» **EXERCISE DESCRIPTION**
Quote verbatim the span of lines that begins the listing below and closes with the line containing "The toy plane".
___ AVAILABLE RECORDS
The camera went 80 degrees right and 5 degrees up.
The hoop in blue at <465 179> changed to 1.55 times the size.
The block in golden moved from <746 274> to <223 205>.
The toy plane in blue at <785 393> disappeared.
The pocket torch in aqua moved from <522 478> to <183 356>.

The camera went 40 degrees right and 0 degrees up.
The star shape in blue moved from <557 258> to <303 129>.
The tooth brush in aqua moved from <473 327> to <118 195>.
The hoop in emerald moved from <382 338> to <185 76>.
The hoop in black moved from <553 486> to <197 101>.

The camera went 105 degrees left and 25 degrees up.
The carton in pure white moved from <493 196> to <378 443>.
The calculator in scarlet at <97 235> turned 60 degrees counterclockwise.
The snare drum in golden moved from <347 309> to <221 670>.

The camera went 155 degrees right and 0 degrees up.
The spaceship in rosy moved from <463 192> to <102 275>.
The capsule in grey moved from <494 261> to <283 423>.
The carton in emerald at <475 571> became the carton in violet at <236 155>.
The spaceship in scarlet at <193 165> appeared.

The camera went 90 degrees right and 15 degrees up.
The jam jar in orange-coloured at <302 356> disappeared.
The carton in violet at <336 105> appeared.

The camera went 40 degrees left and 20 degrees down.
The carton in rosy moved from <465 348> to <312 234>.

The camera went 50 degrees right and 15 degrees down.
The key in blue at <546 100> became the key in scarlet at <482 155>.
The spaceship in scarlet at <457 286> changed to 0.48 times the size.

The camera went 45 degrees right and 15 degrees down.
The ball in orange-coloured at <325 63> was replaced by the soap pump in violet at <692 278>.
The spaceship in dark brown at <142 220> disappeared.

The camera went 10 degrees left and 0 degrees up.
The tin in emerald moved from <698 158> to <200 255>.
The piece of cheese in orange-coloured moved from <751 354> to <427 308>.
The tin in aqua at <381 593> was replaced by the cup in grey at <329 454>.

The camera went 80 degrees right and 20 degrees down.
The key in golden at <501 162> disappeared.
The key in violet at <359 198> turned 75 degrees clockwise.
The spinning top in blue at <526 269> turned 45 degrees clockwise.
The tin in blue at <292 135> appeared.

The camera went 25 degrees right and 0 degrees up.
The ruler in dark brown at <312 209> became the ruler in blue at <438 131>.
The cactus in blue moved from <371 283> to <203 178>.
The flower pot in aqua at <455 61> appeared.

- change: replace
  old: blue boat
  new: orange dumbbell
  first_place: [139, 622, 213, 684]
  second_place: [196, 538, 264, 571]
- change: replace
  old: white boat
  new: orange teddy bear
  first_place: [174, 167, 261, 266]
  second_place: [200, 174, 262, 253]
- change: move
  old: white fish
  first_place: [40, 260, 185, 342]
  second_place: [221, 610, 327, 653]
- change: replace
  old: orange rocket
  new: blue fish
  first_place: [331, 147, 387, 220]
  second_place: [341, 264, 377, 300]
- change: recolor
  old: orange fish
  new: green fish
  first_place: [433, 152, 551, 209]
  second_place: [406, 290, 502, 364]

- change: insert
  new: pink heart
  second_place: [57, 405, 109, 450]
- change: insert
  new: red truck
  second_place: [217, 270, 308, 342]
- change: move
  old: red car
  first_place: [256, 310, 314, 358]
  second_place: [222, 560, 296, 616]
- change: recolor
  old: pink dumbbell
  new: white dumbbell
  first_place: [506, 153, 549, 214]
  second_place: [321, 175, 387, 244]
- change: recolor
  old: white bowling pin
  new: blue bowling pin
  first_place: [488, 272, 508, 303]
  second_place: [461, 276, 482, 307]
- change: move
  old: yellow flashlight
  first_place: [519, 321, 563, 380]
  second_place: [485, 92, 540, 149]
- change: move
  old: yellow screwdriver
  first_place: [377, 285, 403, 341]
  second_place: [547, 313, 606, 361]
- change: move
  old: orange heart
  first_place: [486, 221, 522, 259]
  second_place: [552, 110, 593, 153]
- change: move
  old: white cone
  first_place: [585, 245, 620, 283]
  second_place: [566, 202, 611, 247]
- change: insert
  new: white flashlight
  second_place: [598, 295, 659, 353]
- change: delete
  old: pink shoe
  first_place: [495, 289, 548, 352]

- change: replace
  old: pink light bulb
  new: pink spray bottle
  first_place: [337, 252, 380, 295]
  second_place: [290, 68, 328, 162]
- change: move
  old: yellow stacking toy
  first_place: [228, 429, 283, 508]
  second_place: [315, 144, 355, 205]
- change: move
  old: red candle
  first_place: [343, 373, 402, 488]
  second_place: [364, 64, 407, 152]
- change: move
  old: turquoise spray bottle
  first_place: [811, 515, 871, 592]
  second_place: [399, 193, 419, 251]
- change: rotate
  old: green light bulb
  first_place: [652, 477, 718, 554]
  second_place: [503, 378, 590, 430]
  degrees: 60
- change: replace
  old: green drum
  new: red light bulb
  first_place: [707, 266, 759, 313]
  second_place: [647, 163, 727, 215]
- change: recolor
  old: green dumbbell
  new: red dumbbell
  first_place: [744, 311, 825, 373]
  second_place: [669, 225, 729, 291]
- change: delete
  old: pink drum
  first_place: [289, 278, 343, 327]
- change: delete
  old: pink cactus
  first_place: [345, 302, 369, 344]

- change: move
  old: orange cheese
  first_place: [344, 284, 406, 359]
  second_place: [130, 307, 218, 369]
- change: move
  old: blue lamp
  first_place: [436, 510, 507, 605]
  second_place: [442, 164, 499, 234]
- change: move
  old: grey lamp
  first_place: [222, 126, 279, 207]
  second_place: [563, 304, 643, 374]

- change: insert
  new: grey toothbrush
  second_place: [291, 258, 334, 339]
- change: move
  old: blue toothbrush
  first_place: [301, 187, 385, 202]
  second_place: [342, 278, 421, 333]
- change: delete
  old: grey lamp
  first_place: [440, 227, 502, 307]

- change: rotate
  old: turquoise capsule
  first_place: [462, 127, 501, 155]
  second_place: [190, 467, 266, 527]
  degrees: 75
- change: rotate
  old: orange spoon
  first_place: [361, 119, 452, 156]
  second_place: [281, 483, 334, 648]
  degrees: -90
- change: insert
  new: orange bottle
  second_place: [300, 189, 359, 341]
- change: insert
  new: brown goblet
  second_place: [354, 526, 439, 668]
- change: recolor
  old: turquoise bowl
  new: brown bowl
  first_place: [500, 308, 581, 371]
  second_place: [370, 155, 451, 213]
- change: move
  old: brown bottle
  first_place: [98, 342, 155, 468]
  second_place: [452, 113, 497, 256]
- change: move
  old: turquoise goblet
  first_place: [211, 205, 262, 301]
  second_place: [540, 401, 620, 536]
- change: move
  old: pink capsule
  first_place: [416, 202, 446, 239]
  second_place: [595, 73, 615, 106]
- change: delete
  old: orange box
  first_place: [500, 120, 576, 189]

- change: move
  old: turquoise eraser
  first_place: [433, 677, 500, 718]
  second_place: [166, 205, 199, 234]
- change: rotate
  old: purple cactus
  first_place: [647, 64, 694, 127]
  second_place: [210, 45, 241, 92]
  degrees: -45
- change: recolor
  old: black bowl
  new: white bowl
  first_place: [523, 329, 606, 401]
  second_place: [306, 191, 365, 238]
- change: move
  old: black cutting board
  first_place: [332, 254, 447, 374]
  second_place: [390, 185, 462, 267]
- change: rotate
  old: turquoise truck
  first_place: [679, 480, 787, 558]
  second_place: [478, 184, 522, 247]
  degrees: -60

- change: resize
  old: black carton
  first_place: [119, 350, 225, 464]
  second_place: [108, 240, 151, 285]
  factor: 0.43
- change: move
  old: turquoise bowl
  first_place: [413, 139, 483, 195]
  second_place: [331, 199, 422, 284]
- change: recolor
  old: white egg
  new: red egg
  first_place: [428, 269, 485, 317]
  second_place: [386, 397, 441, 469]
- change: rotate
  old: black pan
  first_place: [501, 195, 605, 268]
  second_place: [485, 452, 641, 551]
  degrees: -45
______
» **FINAL ANSWER**
The camera went 80 degrees right and 5 degrees up.
The hoop in blue at <465 179> changed to 1.55 times the size.
The block in golden moved from <746 274> to <223 205>.
The toy plane in blue at <785 393> disappeared.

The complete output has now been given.